* **EXERCISE INSTRUCTIONS**:
When you reproduce the data, keep every word exactly as it stands and leave the pictures out.

Excerpts from a dataset
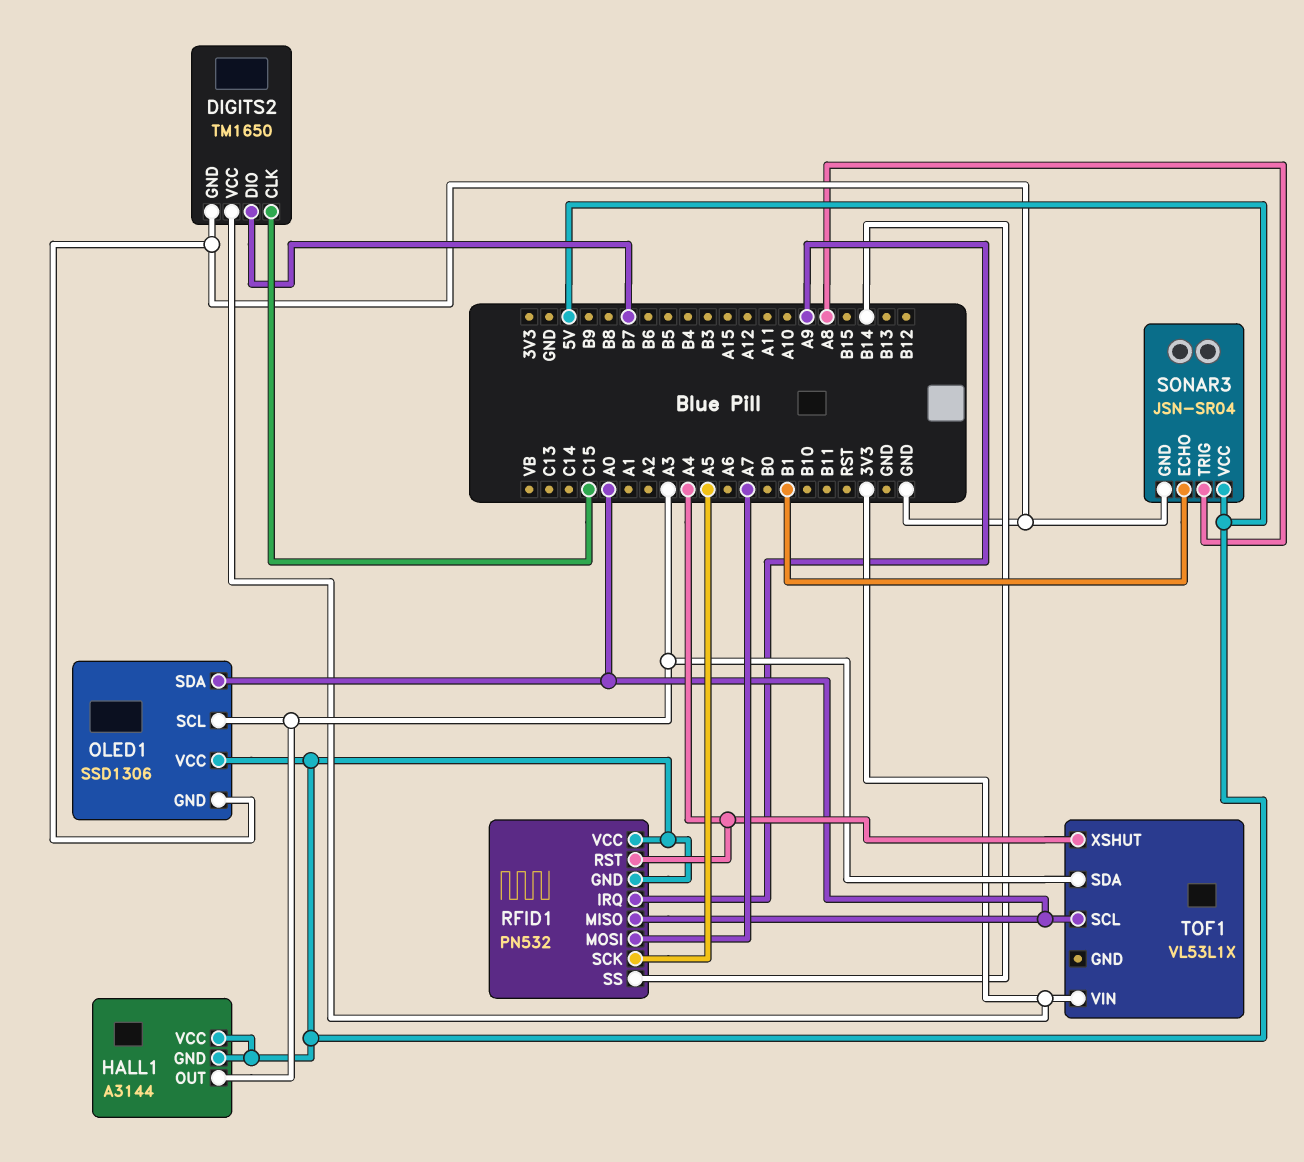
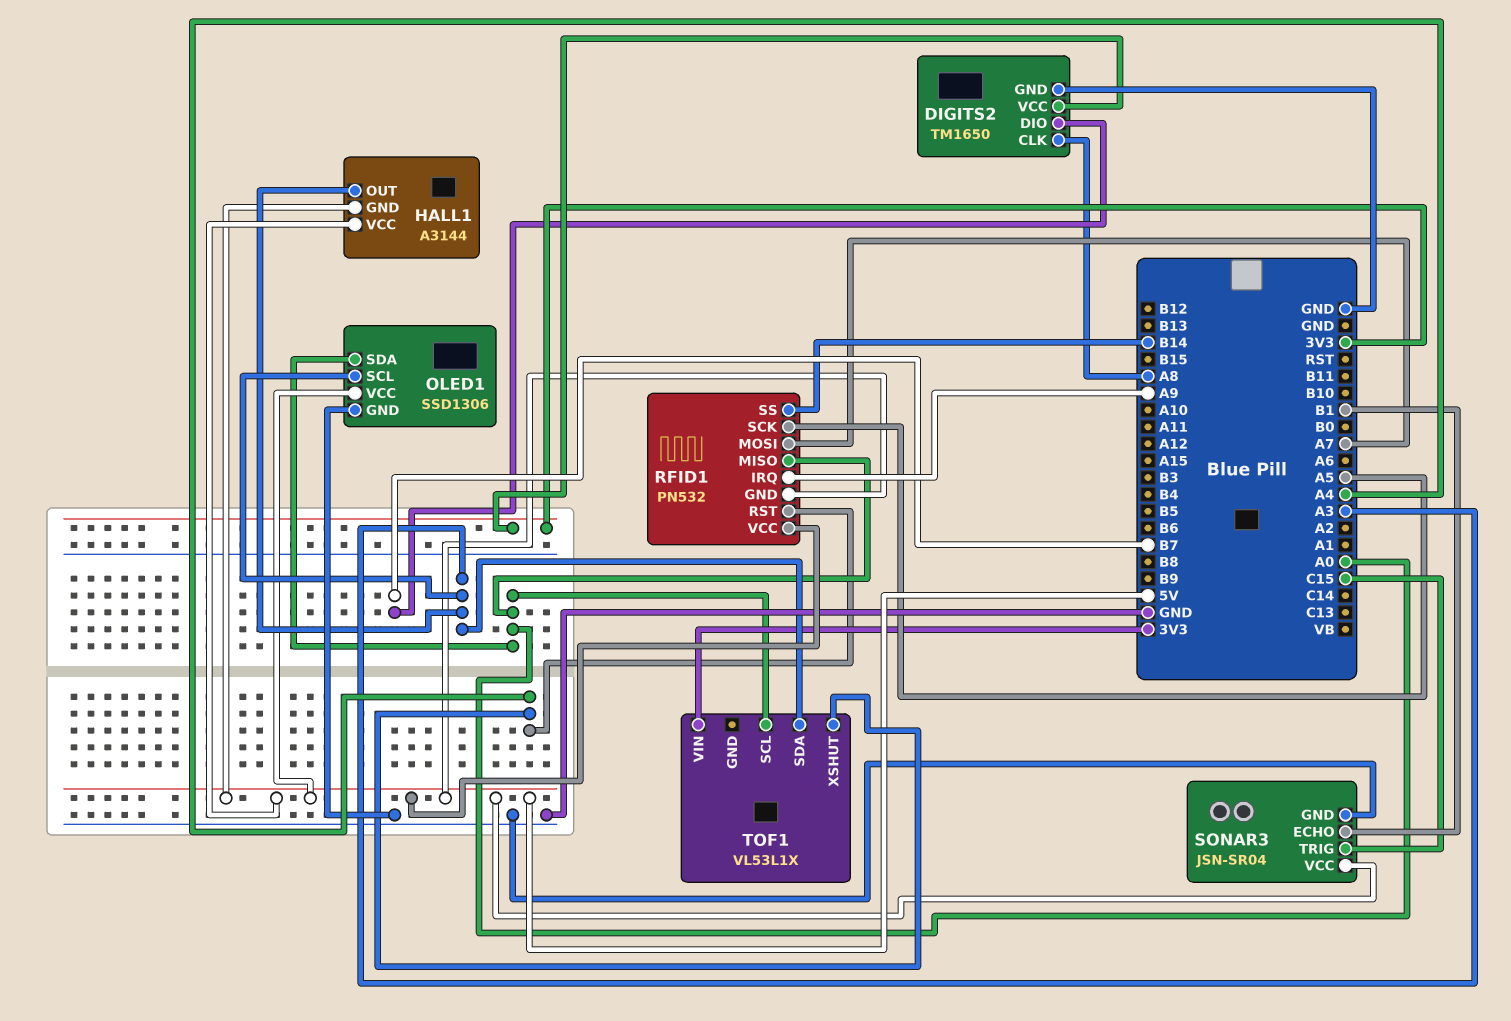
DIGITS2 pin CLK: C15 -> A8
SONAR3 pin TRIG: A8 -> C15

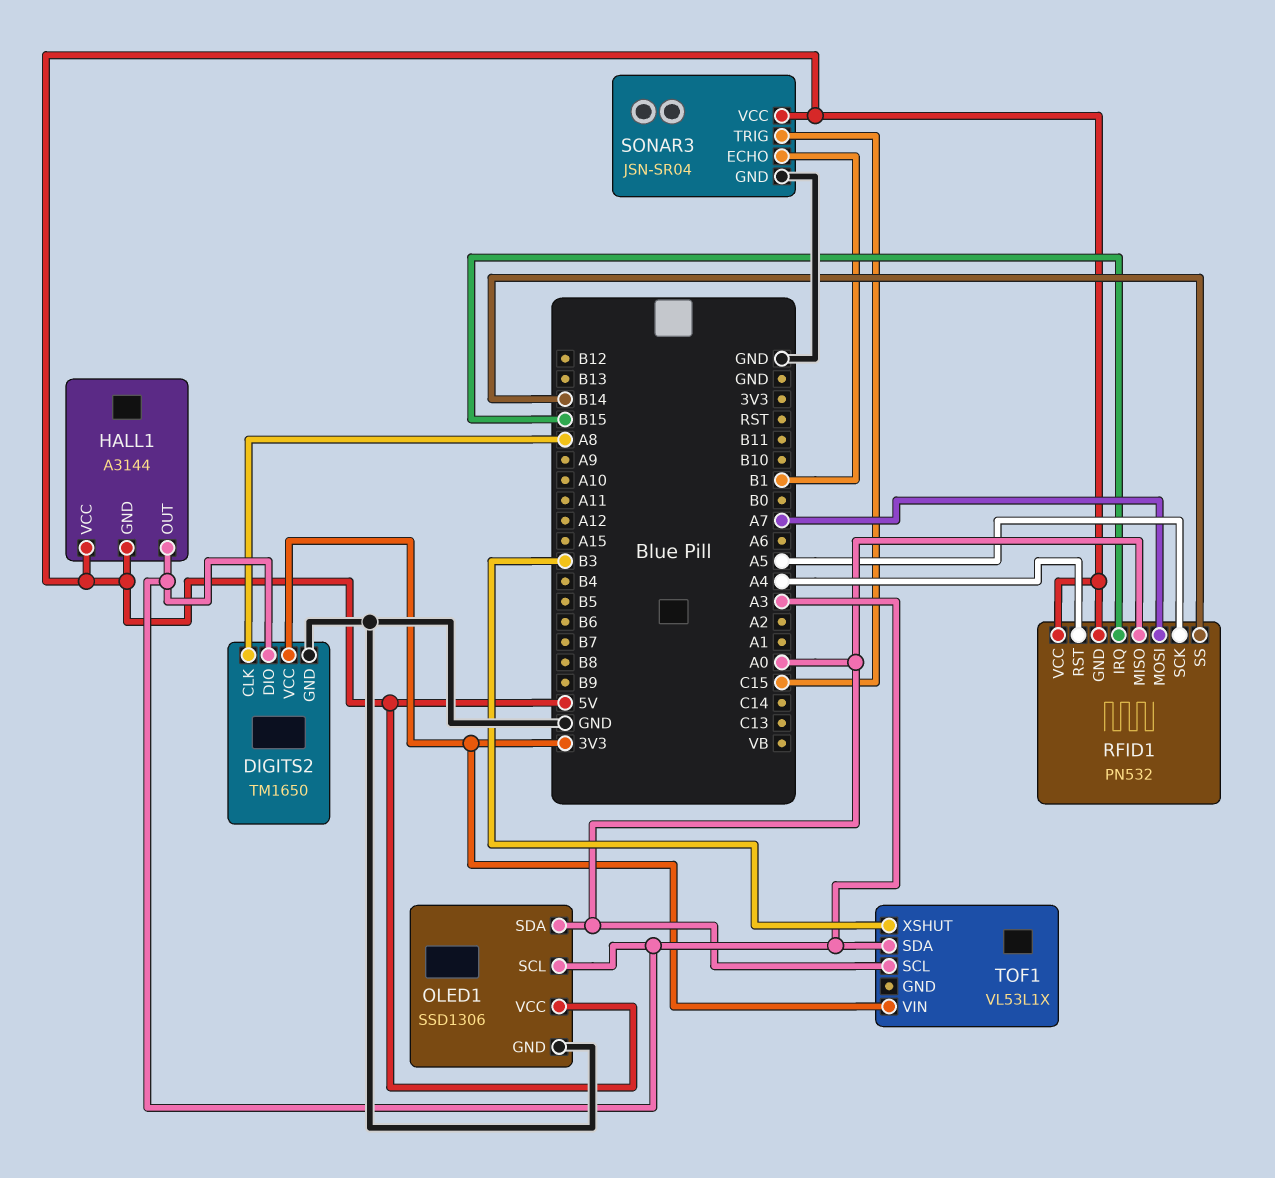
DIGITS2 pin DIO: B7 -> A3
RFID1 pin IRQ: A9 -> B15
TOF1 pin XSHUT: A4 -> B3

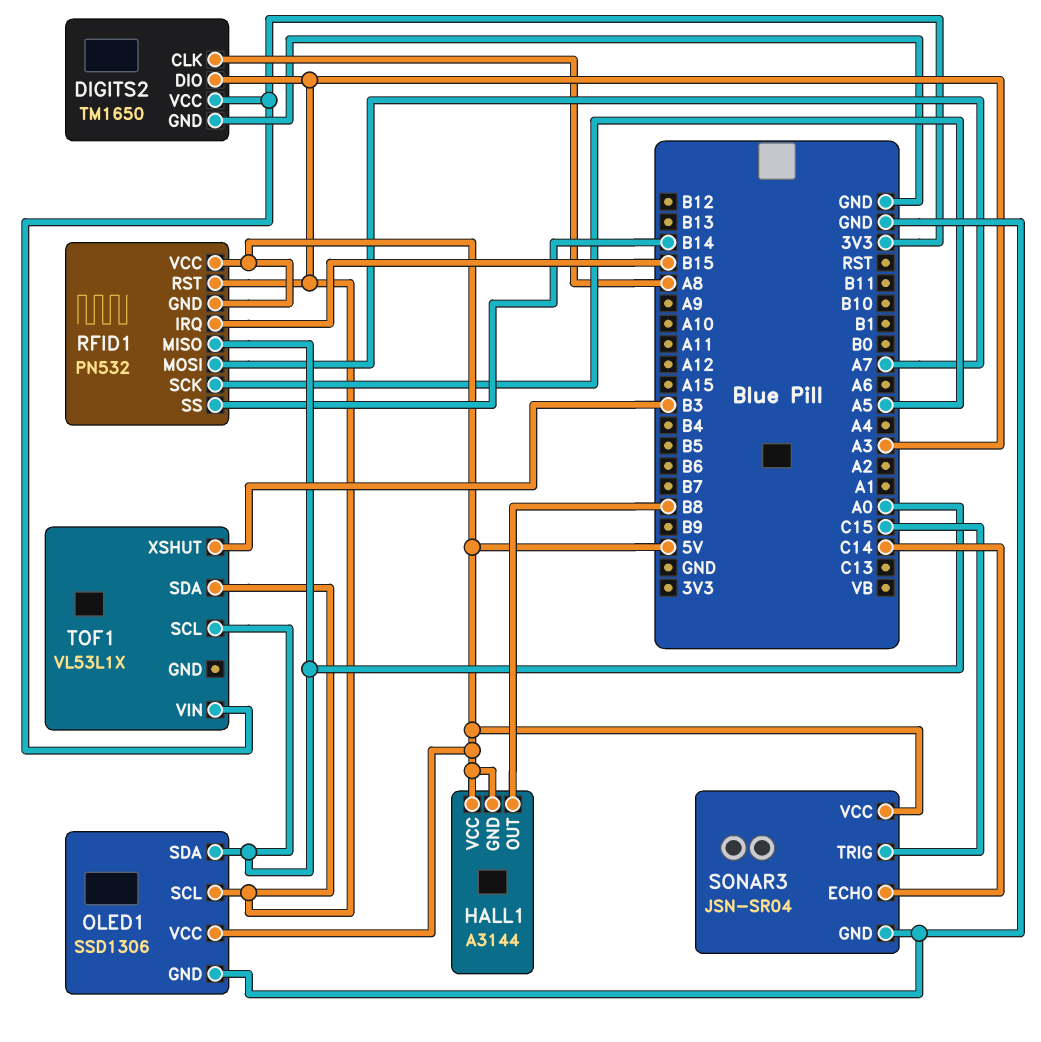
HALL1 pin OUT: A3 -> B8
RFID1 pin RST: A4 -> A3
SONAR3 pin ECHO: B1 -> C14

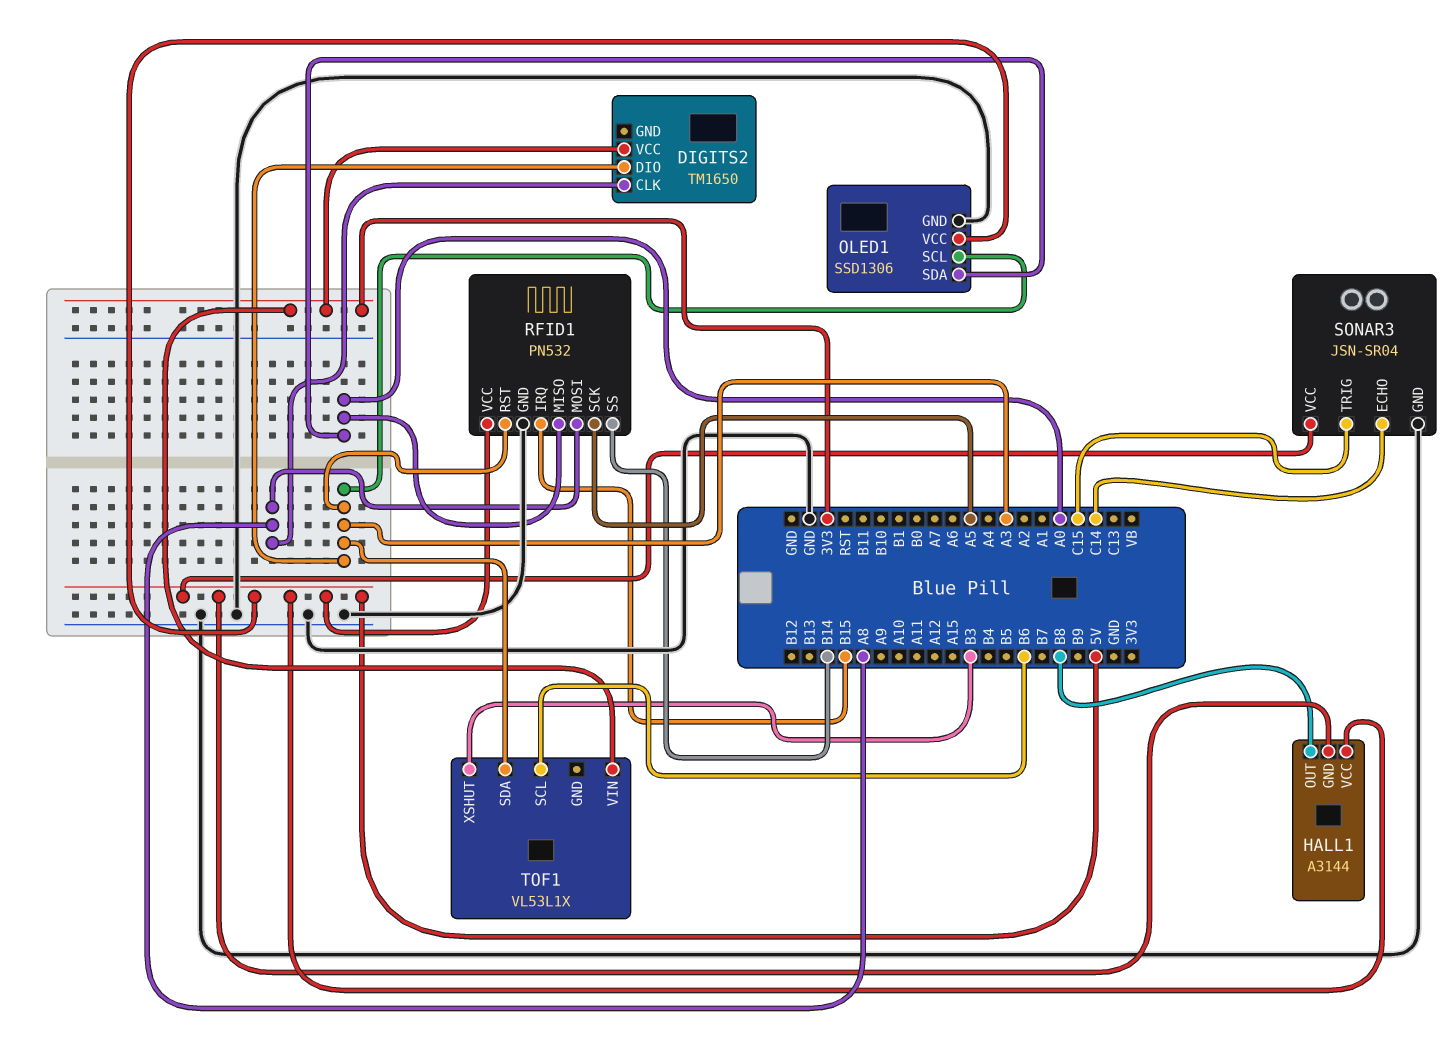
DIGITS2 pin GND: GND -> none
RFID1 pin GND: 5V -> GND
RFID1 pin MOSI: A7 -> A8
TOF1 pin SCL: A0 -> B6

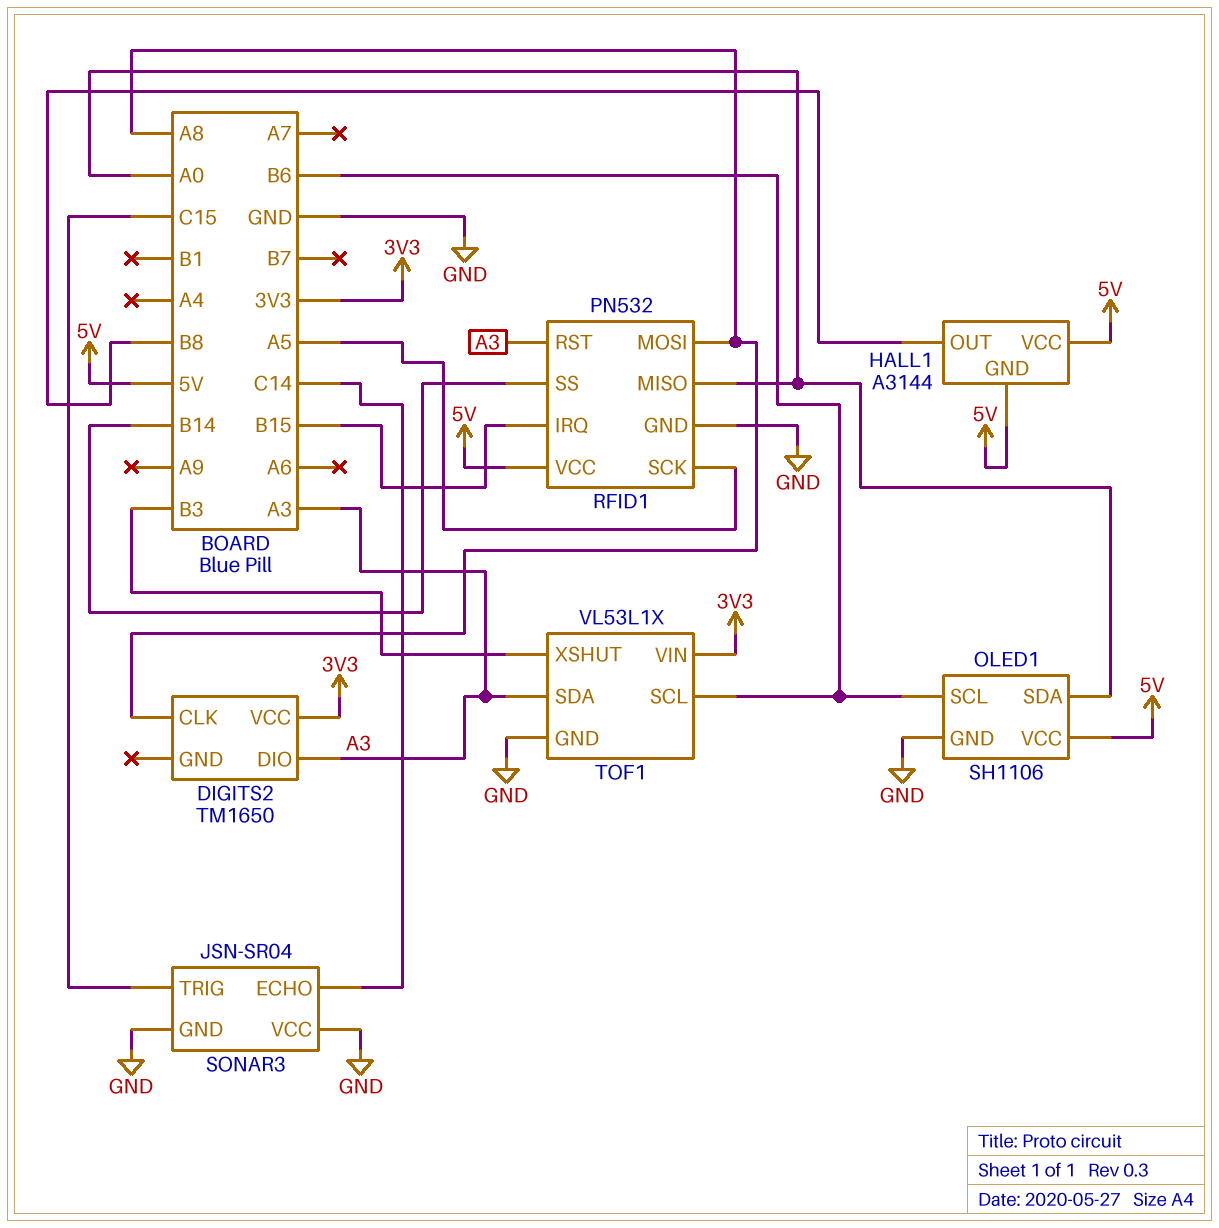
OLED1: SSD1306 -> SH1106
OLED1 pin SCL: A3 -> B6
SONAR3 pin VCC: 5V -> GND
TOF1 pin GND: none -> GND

* **WRITTEN ANSWER**:
DIGITS2 pin CLK: C15 -> A8
SONAR3 pin TRIG: A8 -> C15

DIGITS2 pin DIO: B7 -> A3
RFID1 pin IRQ: A9 -> B15
TOF1 pin XSHUT: A4 -> B3

HALL1 pin OUT: A3 -> B8
RFID1 pin RST: A4 -> A3
SONAR3 pin ECHO: B1 -> C14

DIGITS2 pin GND: GND -> none
RFID1 pin GND: 5V -> GND
RFID1 pin MOSI: A7 -> A8
TOF1 pin SCL: A0 -> B6

OLED1: SSD1306 -> SH1106
OLED1 pin SCL: A3 -> B6
SONAR3 pin VCC: 5V -> GND
TOF1 pin GND: none -> GND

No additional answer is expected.